--- PROBLEM TO WORK ON ---
Line by line, set down all the data below exactly, omitting any picture.

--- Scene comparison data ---

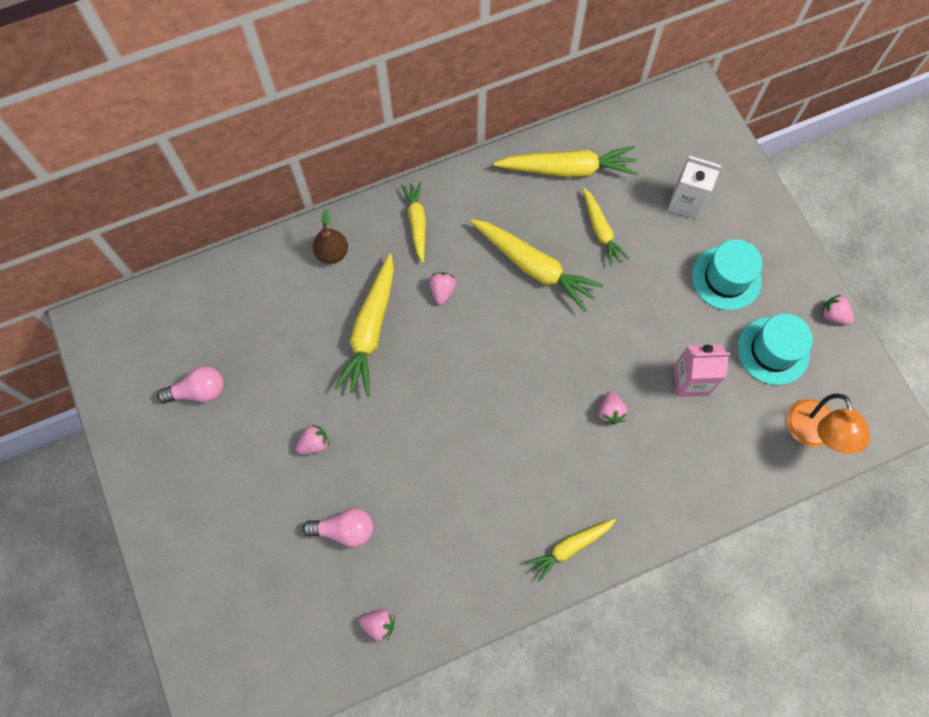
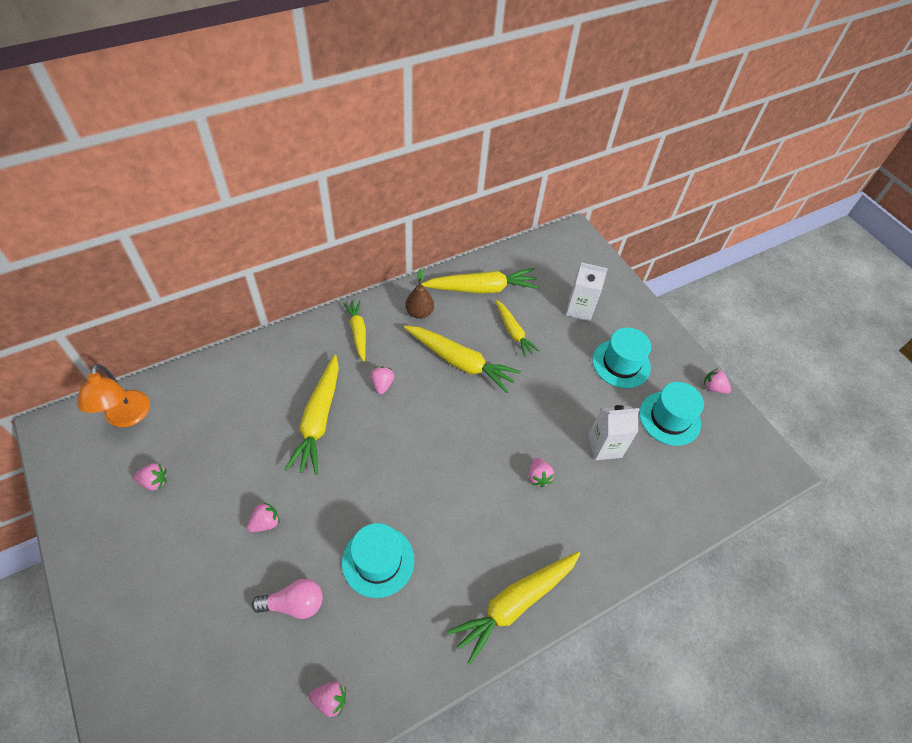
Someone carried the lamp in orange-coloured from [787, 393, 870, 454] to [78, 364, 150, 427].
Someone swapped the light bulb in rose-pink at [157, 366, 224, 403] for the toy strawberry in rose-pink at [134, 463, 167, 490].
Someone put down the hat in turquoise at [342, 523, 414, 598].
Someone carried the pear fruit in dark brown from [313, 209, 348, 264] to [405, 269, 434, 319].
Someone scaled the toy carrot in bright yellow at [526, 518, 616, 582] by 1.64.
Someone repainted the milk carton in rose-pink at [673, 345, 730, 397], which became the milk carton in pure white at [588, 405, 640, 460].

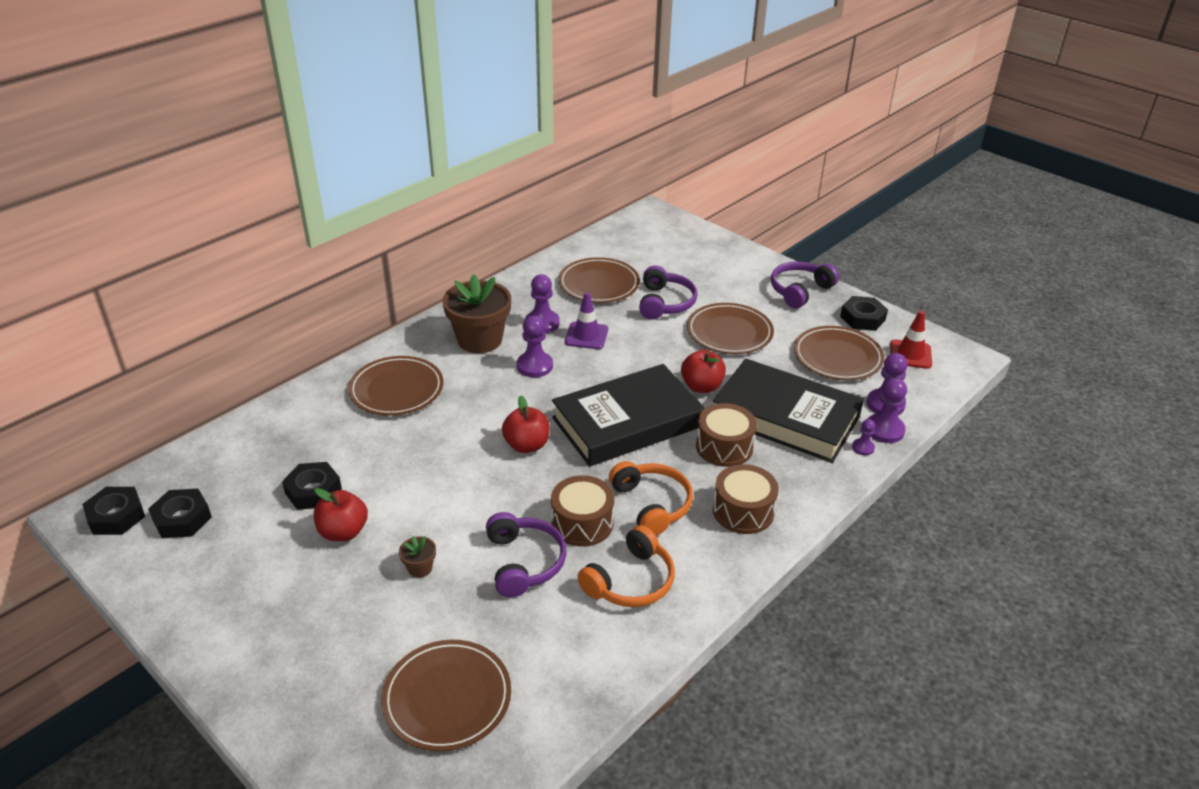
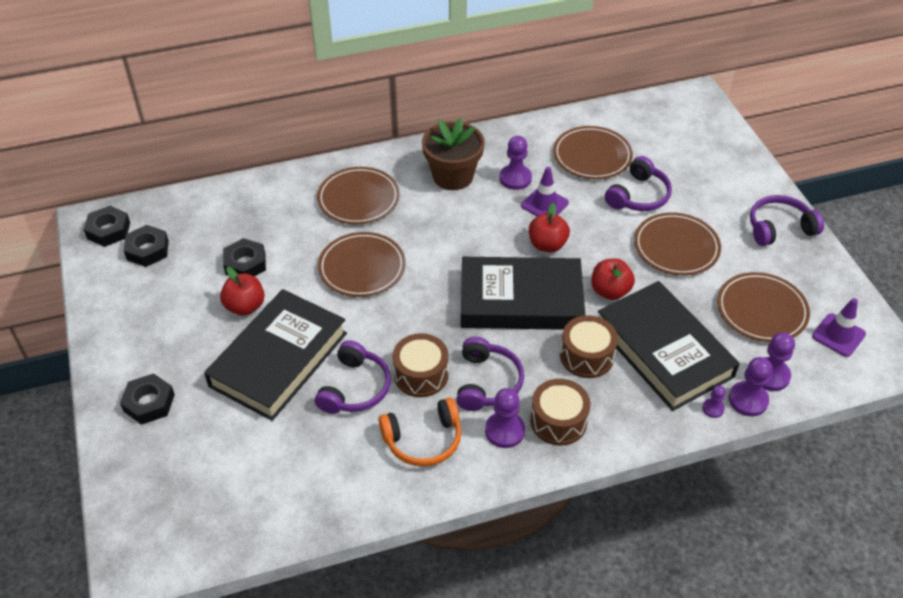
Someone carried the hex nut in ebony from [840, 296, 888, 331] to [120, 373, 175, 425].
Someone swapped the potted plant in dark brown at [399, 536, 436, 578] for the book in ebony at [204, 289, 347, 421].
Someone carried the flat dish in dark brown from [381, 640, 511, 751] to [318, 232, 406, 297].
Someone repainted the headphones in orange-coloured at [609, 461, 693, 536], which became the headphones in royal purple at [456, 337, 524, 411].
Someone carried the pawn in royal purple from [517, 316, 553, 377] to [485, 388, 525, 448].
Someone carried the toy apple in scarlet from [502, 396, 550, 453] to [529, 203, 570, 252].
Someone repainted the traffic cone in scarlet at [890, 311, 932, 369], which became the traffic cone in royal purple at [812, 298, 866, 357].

--- WRITTEN SOLUTION ---
Someone carried the lamp in orange-coloured from [787, 393, 870, 454] to [78, 364, 150, 427].
Someone swapped the light bulb in rose-pink at [157, 366, 224, 403] for the toy strawberry in rose-pink at [134, 463, 167, 490].
Someone put down the hat in turquoise at [342, 523, 414, 598].
Someone carried the pear fruit in dark brown from [313, 209, 348, 264] to [405, 269, 434, 319].
Someone scaled the toy carrot in bright yellow at [526, 518, 616, 582] by 1.64.
Someone repainted the milk carton in rose-pink at [673, 345, 730, 397], which became the milk carton in pure white at [588, 405, 640, 460].

Someone carried the hex nut in ebony from [840, 296, 888, 331] to [120, 373, 175, 425].
Someone swapped the potted plant in dark brown at [399, 536, 436, 578] for the book in ebony at [204, 289, 347, 421].
Someone carried the flat dish in dark brown from [381, 640, 511, 751] to [318, 232, 406, 297].
Someone repainted the headphones in orange-coloured at [609, 461, 693, 536], which became the headphones in royal purple at [456, 337, 524, 411].
Someone carried the pawn in royal purple from [517, 316, 553, 377] to [485, 388, 525, 448].
Someone carried the toy apple in scarlet from [502, 396, 550, 453] to [529, 203, 570, 252].
Someone repainted the traffic cone in scarlet at [890, 311, 932, 369], which became the traffic cone in royal purple at [812, 298, 866, 357].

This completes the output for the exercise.